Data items
-- Opening Marker --

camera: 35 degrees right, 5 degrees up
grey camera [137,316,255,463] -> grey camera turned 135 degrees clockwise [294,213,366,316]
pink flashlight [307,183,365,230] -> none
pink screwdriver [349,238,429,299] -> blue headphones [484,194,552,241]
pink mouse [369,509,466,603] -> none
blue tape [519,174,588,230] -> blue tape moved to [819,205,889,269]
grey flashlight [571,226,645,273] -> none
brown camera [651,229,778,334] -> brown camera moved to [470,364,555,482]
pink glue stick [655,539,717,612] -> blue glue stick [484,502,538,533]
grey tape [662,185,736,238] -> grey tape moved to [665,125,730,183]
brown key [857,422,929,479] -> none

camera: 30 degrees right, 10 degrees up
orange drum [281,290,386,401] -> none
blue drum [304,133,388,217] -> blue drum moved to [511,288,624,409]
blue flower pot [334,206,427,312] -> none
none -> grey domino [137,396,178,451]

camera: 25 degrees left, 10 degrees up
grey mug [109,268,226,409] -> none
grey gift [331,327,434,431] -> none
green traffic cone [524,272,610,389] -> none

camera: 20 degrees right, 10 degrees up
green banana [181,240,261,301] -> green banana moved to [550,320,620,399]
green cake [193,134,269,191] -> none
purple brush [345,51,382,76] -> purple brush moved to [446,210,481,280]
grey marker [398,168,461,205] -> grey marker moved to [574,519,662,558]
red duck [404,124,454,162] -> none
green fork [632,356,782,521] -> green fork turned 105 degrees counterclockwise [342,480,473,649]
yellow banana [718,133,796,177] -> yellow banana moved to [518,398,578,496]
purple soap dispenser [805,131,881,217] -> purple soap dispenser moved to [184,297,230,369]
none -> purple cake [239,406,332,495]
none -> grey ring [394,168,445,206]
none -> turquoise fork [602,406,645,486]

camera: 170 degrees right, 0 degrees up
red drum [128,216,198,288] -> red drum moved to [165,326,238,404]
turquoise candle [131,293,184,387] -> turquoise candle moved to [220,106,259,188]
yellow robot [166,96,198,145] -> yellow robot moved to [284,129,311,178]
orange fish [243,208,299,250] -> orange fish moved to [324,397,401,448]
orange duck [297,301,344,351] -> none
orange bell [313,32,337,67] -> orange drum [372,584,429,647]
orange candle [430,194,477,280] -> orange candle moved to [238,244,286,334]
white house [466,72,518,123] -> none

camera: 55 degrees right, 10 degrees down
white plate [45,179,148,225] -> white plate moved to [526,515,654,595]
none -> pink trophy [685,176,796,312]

-- Closing Marker --

#### EXERCISE DESCRIPTION
Faithfully copy every entry, leaving nothing out.

#### EXPECTED ANSWER
camera: 35 degrees right, 5 degrees up
grey camera [137,316,255,463] -> grey camera turned 135 degrees clockwise [294,213,366,316]
pink flashlight [307,183,365,230] -> none
pink screwdriver [349,238,429,299] -> blue headphones [484,194,552,241]
pink mouse [369,509,466,603] -> none
blue tape [519,174,588,230] -> blue tape moved to [819,205,889,269]
grey flashlight [571,226,645,273] -> none
brown camera [651,229,778,334] -> brown camera moved to [470,364,555,482]
pink glue stick [655,539,717,612] -> blue glue stick [484,502,538,533]
grey tape [662,185,736,238] -> grey tape moved to [665,125,730,183]
brown key [857,422,929,479] -> none

camera: 30 degrees right, 10 degrees up
orange drum [281,290,386,401] -> none
blue drum [304,133,388,217] -> blue drum moved to [511,288,624,409]
blue flower pot [334,206,427,312] -> none
none -> grey domino [137,396,178,451]

camera: 25 degrees left, 10 degrees up
grey mug [109,268,226,409] -> none
grey gift [331,327,434,431] -> none
green traffic cone [524,272,610,389] -> none

camera: 20 degrees right, 10 degrees up
green banana [181,240,261,301] -> green banana moved to [550,320,620,399]
green cake [193,134,269,191] -> none
purple brush [345,51,382,76] -> purple brush moved to [446,210,481,280]
grey marker [398,168,461,205] -> grey marker moved to [574,519,662,558]
red duck [404,124,454,162] -> none
green fork [632,356,782,521] -> green fork turned 105 degrees counterclockwise [342,480,473,649]
yellow banana [718,133,796,177] -> yellow banana moved to [518,398,578,496]
purple soap dispenser [805,131,881,217] -> purple soap dispenser moved to [184,297,230,369]
none -> purple cake [239,406,332,495]
none -> grey ring [394,168,445,206]
none -> turquoise fork [602,406,645,486]

camera: 170 degrees right, 0 degrees up
red drum [128,216,198,288] -> red drum moved to [165,326,238,404]
turquoise candle [131,293,184,387] -> turquoise candle moved to [220,106,259,188]
yellow robot [166,96,198,145] -> yellow robot moved to [284,129,311,178]
orange fish [243,208,299,250] -> orange fish moved to [324,397,401,448]
orange duck [297,301,344,351] -> none
orange bell [313,32,337,67] -> orange drum [372,584,429,647]
orange candle [430,194,477,280] -> orange candle moved to [238,244,286,334]
white house [466,72,518,123] -> none

camera: 55 degrees right, 10 degrees down
white plate [45,179,148,225] -> white plate moved to [526,515,654,595]
none -> pink trophy [685,176,796,312]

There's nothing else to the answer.